**What the task requires:** For each entry below, please return its exact wording and leave out any picture.

**Supplied records:**
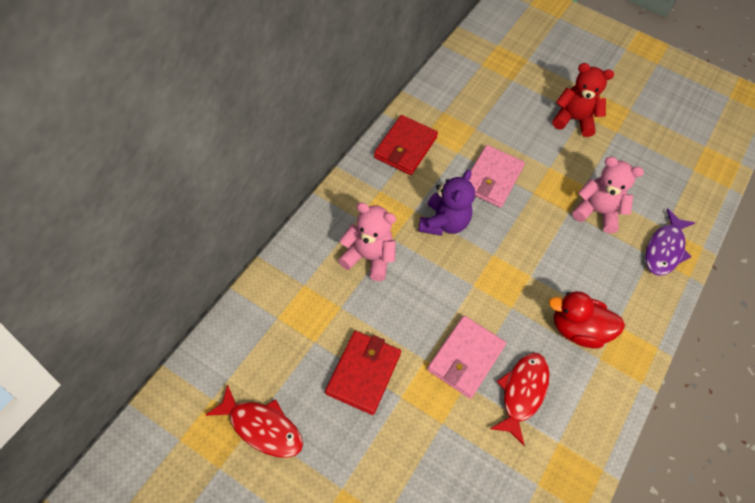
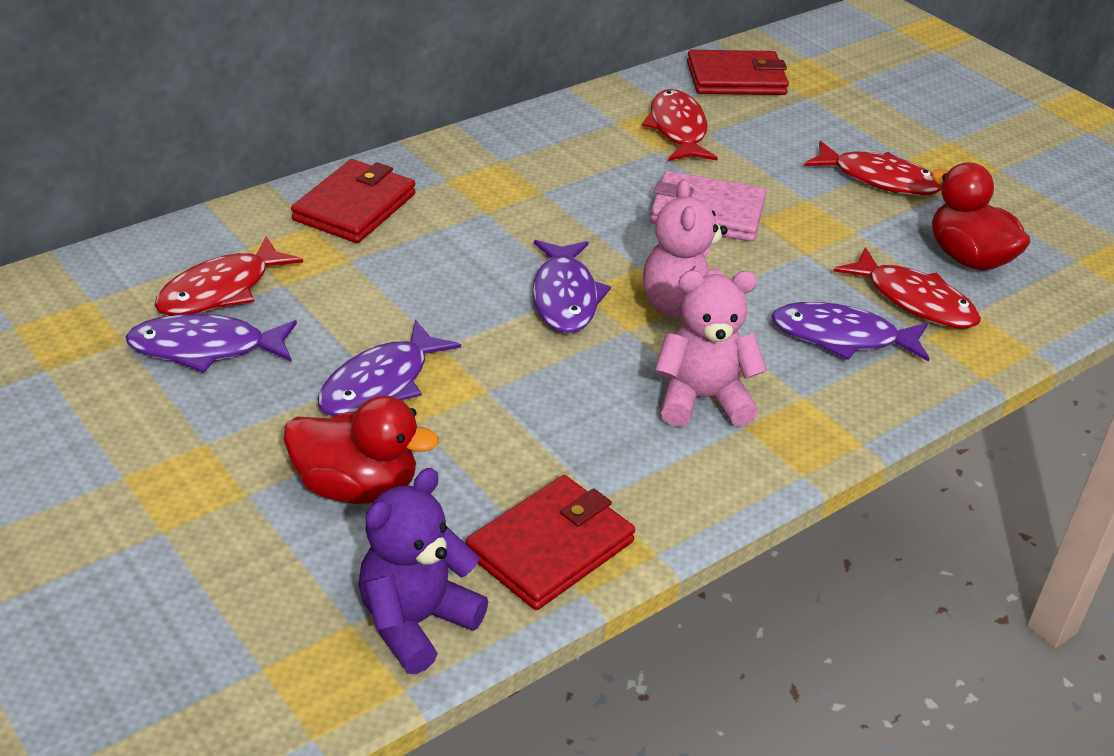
pink wallet: 2 -> 1
purple fish: 1 -> 4
red duck: 1 -> 2
red fish: 2 -> 4
red teddy bear: 1 -> 0
red wallet: 2 -> 3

**Response:**
pink wallet: 2 -> 1
purple fish: 1 -> 4
red duck: 1 -> 2
red fish: 2 -> 4
red teddy bear: 1 -> 0
red wallet: 2 -> 3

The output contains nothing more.